▶ **ENTRIES SUPPLIED**:

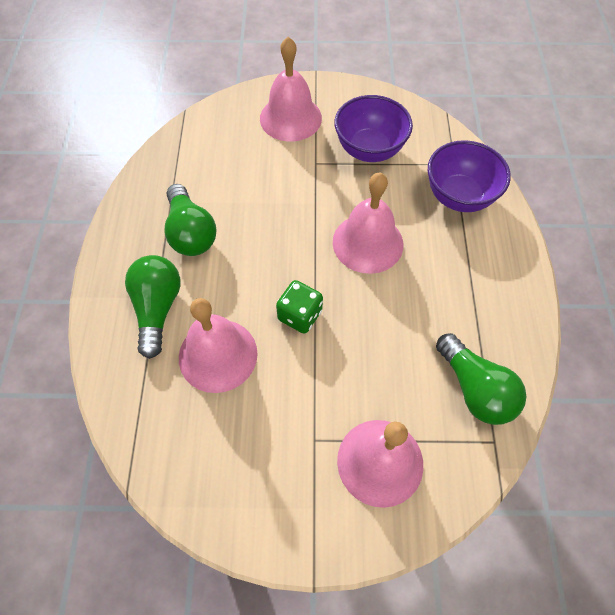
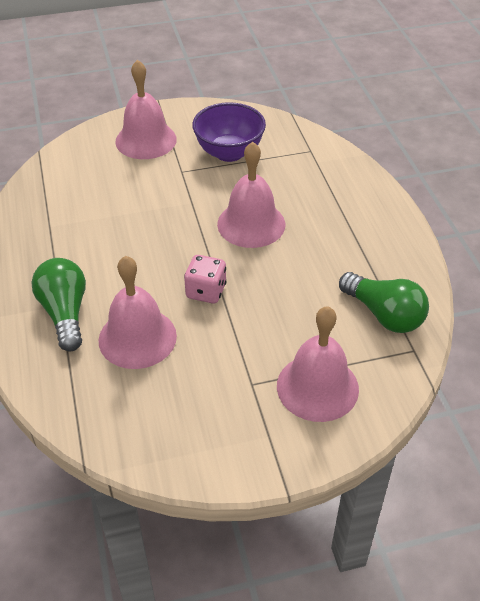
camera: 15 degrees left, 15 degrees down
(191, 232) = (78, 247): green light bulb -> none
(300, 315) = (206, 291): green dice -> pink dice
(459, 197) = (323, 174): purple bowl -> none

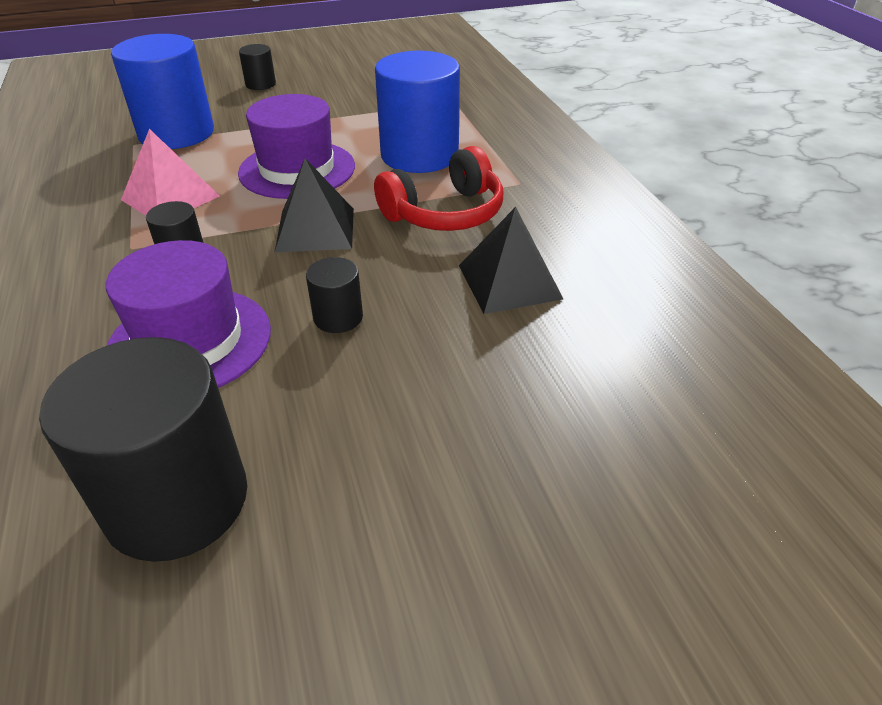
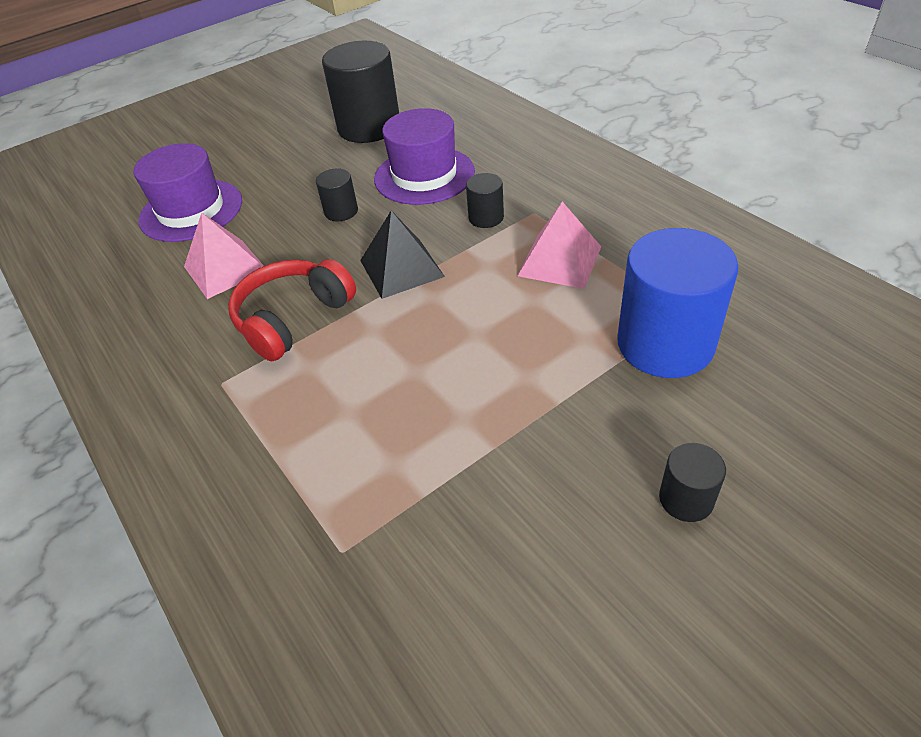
camera: 165 degrees right, 5 degrees up
(297, 169) = (472, 330): purple hat -> purple hat (191, 210)
(419, 155) = (347, 396): blue cylinder -> none
(509, 281) = (225, 268): black pyramid -> pink pyramid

▶ **EXERCISE BRIEF**: If a line in the entries above contains "none", report it.

▶ **TASK RESPONSE**:
(191, 232) = (78, 247): green light bulb -> none
(459, 197) = (323, 174): purple bowl -> none
(419, 155) = (347, 396): blue cylinder -> none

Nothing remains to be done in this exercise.